When you transcribe the lines below, keep every word the same and leave the pictures behind.

++++ Data for the task

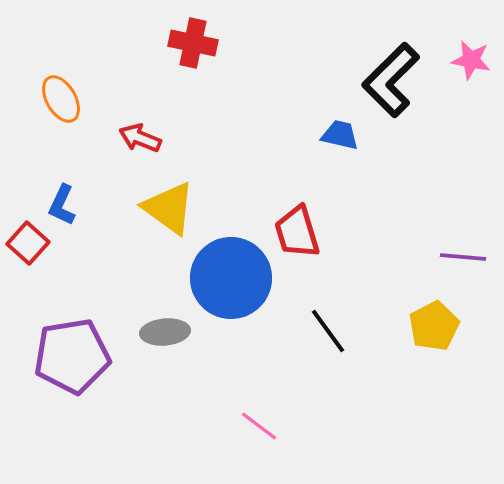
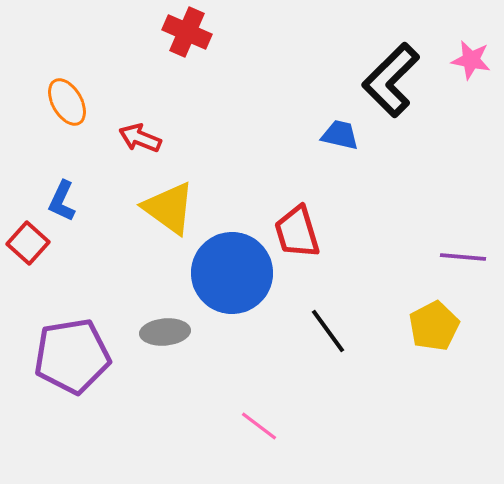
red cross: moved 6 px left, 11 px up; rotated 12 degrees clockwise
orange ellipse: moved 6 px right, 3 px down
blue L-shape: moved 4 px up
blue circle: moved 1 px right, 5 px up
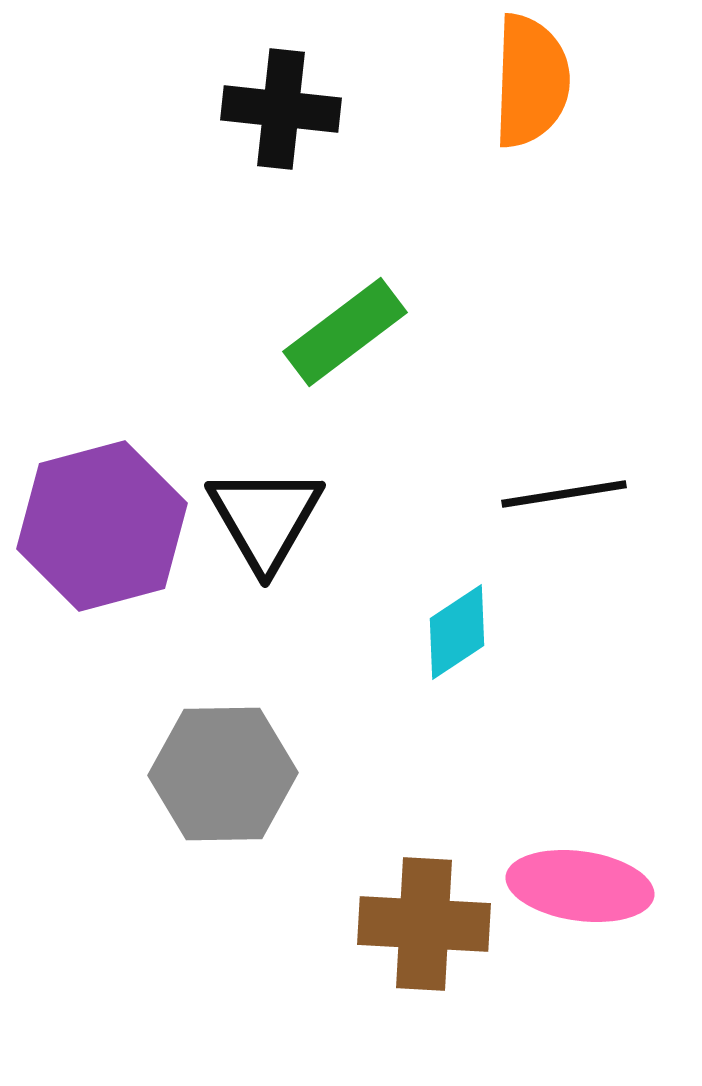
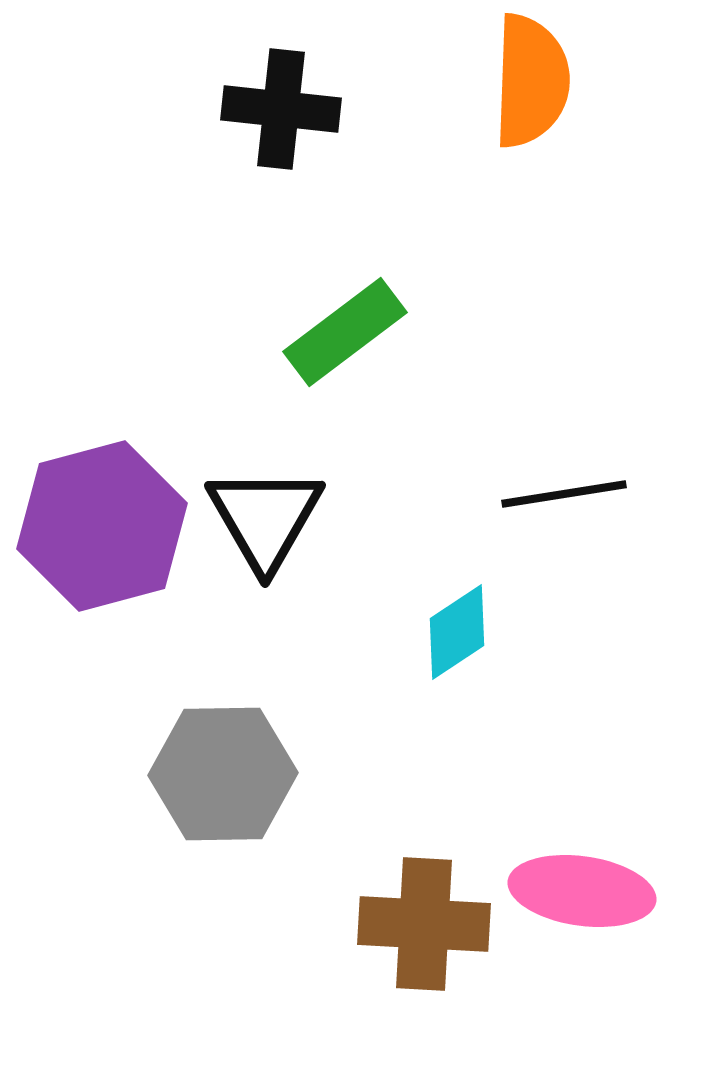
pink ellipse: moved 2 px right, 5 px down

++++++++

### Expected answer
red cross: moved 6 px left, 11 px up; rotated 12 degrees clockwise
orange ellipse: moved 6 px right, 3 px down
blue L-shape: moved 4 px up
blue circle: moved 1 px right, 5 px up
pink ellipse: moved 2 px right, 5 px down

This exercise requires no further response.